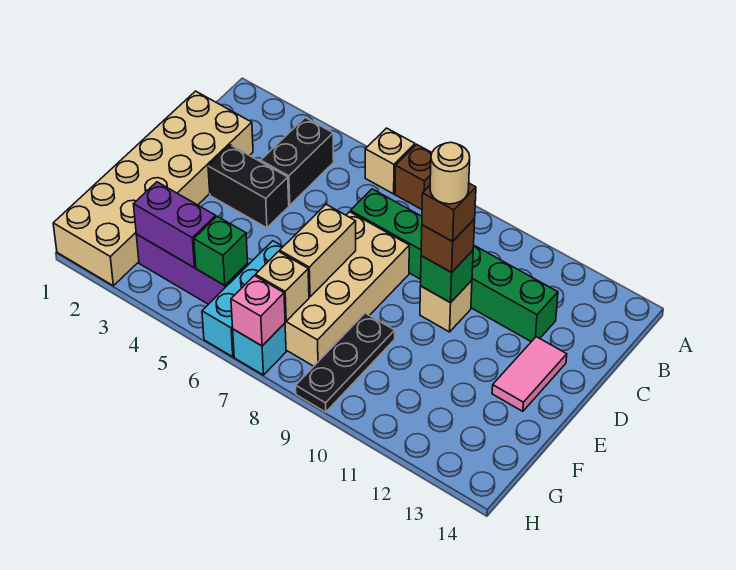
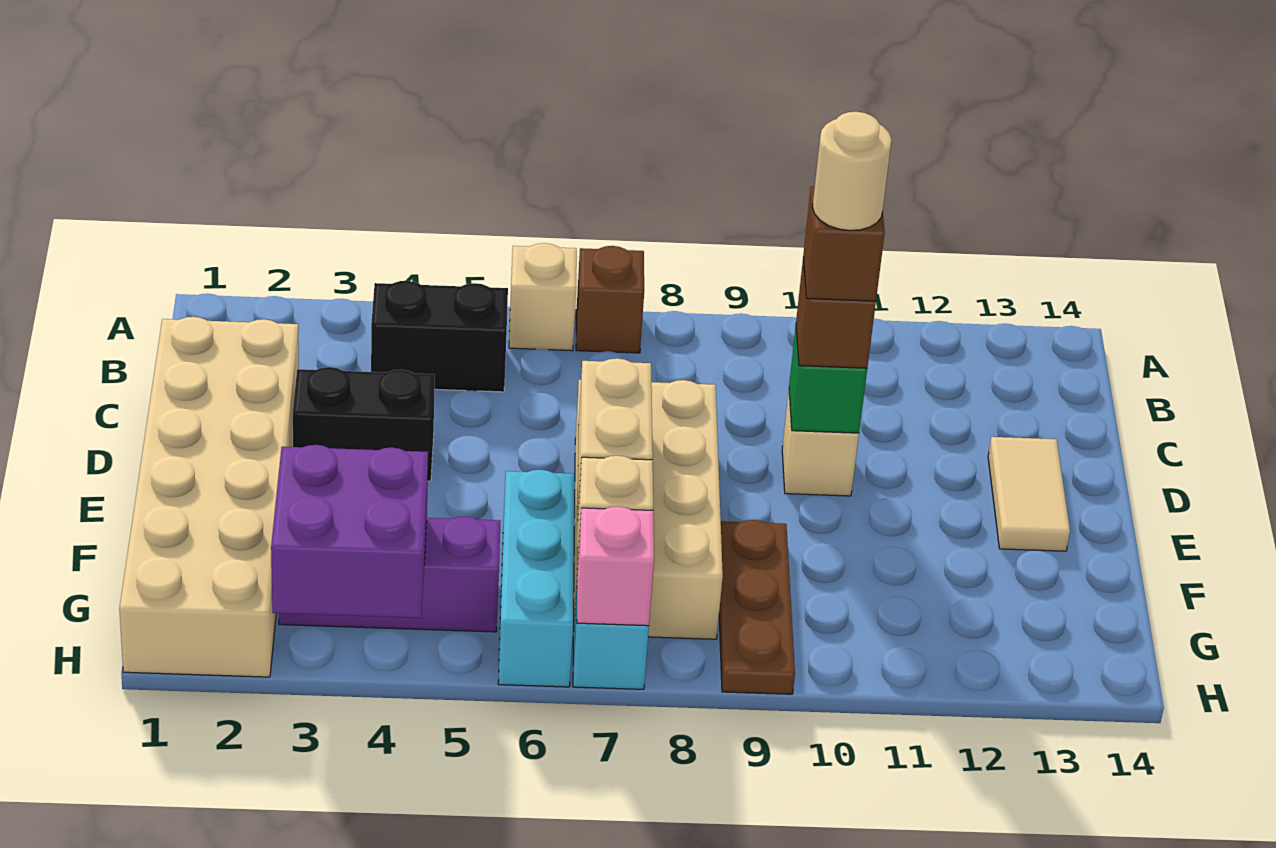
black brick B4:C4 level 1 -> black brick B4:B5 level 1
green brick C7:C12 level 1 -> none
pink tile D13:E13 level 1 -> tan tile D13:E13 level 1
black plate F9:H9 level 1 -> brown plate F9:H9 level 1
purple brick G3:G4 level 2 -> purple brick G3:H4 level 2
green brick G5 level 2 -> none

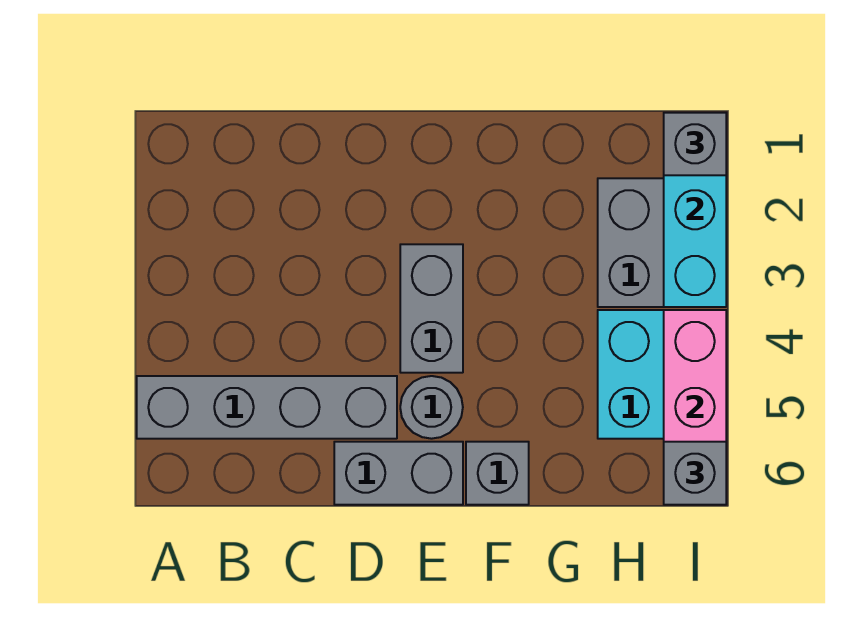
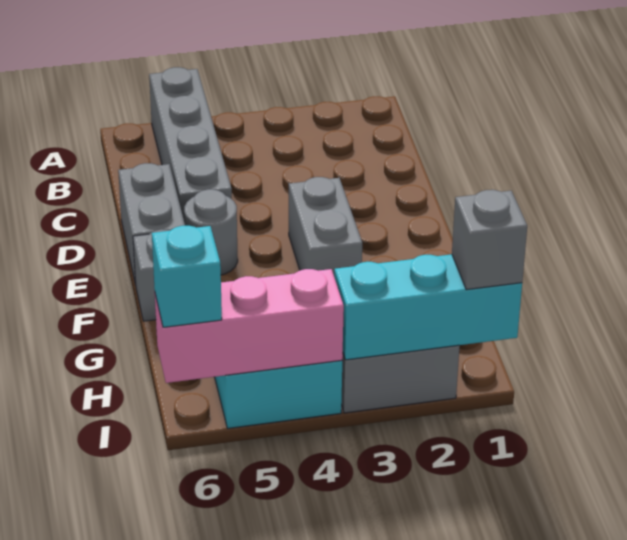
grey brick E3:E4 level 1 -> grey brick E3:F3 level 1
grey brick I6 level 3 -> cyan brick I6 level 3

☆ ☆ ☆ ☆

● **Task brief**: Each line of the material above should be set down exactly, with no pictures.

● **Solution to this task**:
black brick B4:C4 level 1 -> black brick B4:B5 level 1
green brick C7:C12 level 1 -> none
pink tile D13:E13 level 1 -> tan tile D13:E13 level 1
black plate F9:H9 level 1 -> brown plate F9:H9 level 1
purple brick G3:G4 level 2 -> purple brick G3:H4 level 2
green brick G5 level 2 -> none

grey brick E3:E4 level 1 -> grey brick E3:F3 level 1
grey brick I6 level 3 -> cyan brick I6 level 3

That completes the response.